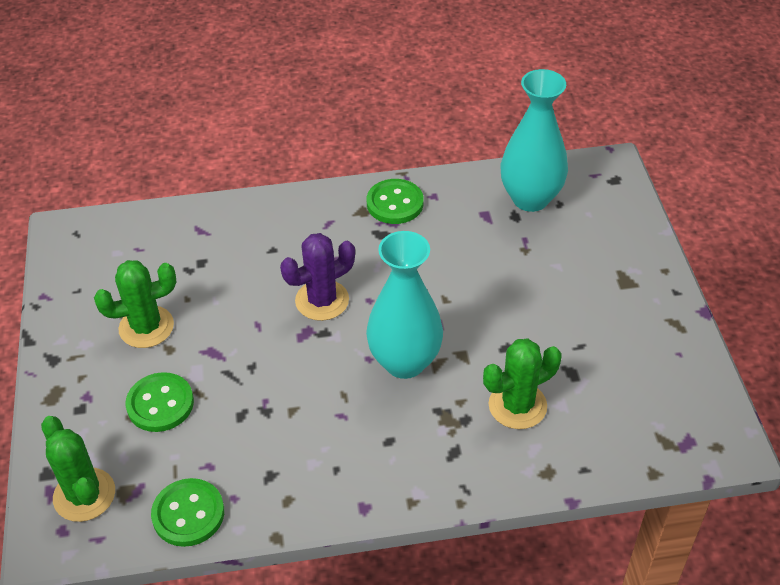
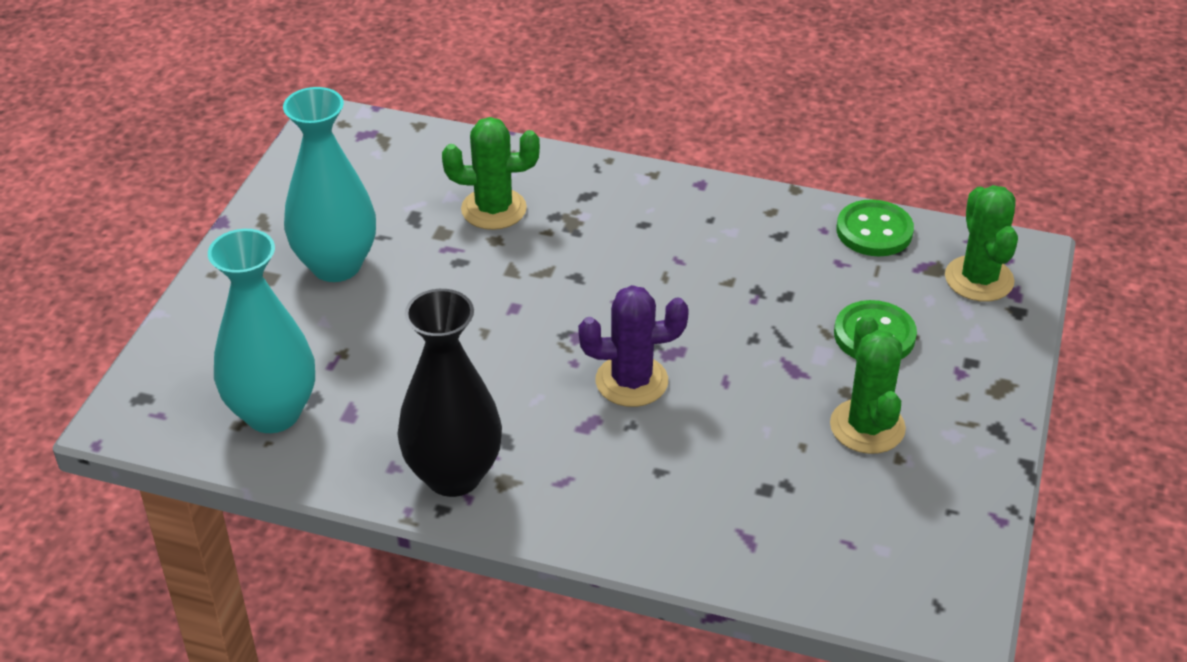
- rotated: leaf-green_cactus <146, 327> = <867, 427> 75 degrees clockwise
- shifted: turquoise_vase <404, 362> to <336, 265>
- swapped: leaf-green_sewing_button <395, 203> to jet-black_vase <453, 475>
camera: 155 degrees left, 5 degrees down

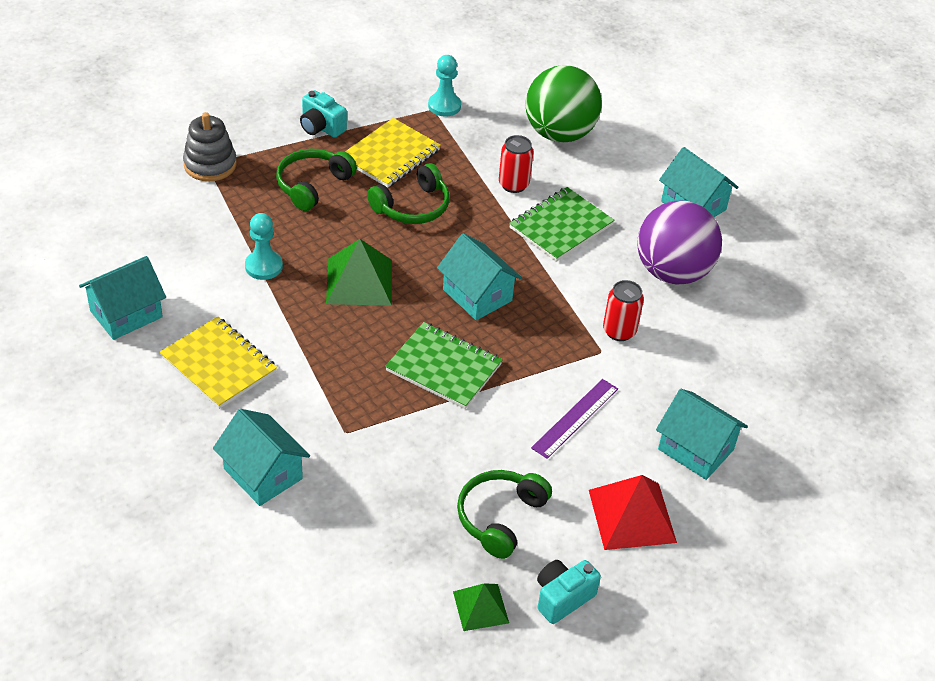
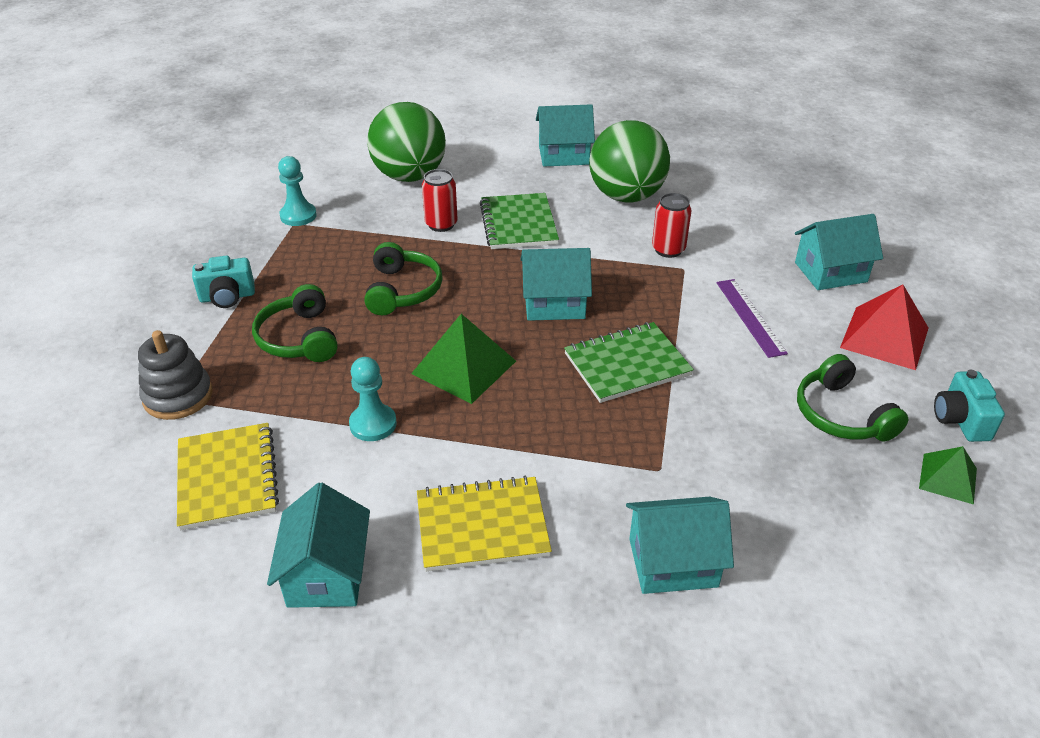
- shifted: golden_exercise_book <390, 155> to <227, 478>
- repainted: violet_sphere <672, 272> to leaf-green_sphere <626, 196>
camera: 50 degrees left, 5 degrees down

** Task goal **
The output should hold only the lines from the one containing "- shifted: turquoise_vase" through the last line of the listing, reproduced exactly, pictures omitted.

** Result for this exercise **
- shifted: turquoise_vase <404, 362> to <336, 265>
- swapped: leaf-green_sewing_button <395, 203> to jet-black_vase <453, 475>
camera: 155 degrees left, 5 degrees down

- shifted: golden_exercise_book <390, 155> to <227, 478>
- repainted: violet_sphere <672, 272> to leaf-green_sphere <626, 196>
camera: 50 degrees left, 5 degrees down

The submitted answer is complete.